Records supplied.

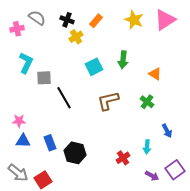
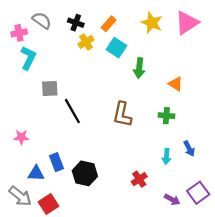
cyan L-shape: (26, 63) -> (28, 58), moved
cyan square: (94, 67) -> (117, 48), moved, turned -30
brown L-shape: (108, 101) -> (122, 114), turned -65
green cross: (147, 102) -> (166, 116), turned -32
blue triangle: (23, 141) -> (36, 173), moved
cyan arrow: (147, 147) -> (166, 156), moved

Required action. The answer should hold every entry exactly as given and no pictures at all.

The completed task.
cyan L-shape: (26, 63) -> (28, 58), moved
cyan square: (94, 67) -> (117, 48), moved, turned -30
brown L-shape: (108, 101) -> (122, 114), turned -65
green cross: (147, 102) -> (166, 116), turned -32
blue triangle: (23, 141) -> (36, 173), moved
cyan arrow: (147, 147) -> (166, 156), moved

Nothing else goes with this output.